◆ **Data block**
★ ★ ★

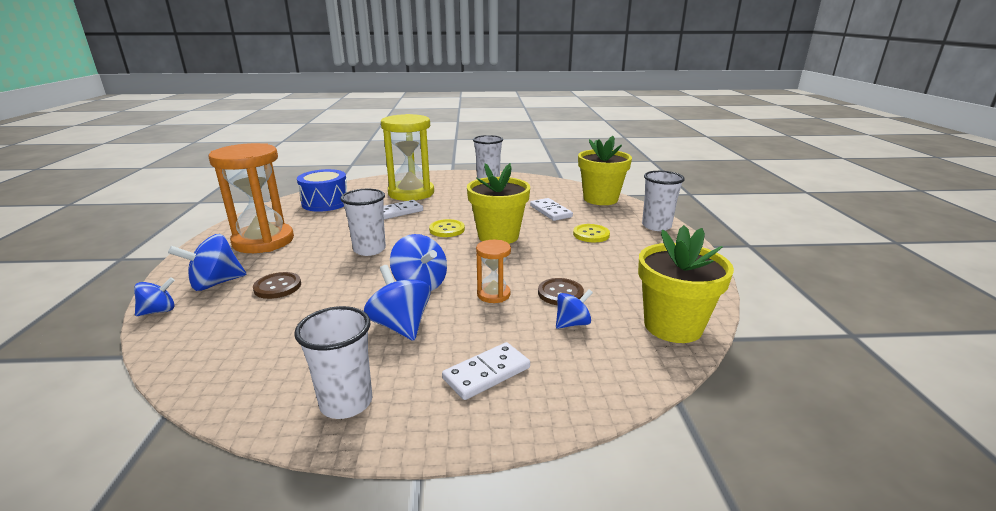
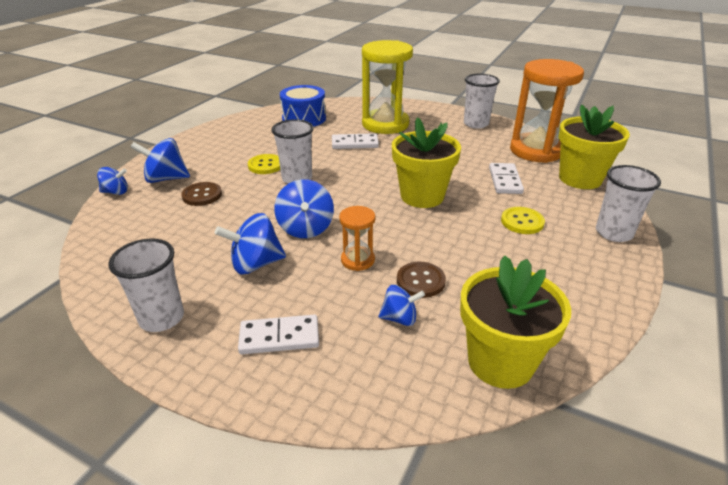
camera: 30 degrees right, 10 degrees up
(263, 241) = (227, 147): orange hourglass -> orange hourglass (536, 150)
(400, 326) = (255, 264): blue spinning top -> blue spinning top turned 105 degrees counterclockwise
(447, 229) = (381, 175): yellow button -> yellow button (265, 165)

★ ★ ★

◆ **Work to be completed**
Print the data above exactly, minus pictures.

◆ **Task answer**
camera: 30 degrees right, 10 degrees up
(263, 241) = (227, 147): orange hourglass -> orange hourglass (536, 150)
(400, 326) = (255, 264): blue spinning top -> blue spinning top turned 105 degrees counterclockwise
(447, 229) = (381, 175): yellow button -> yellow button (265, 165)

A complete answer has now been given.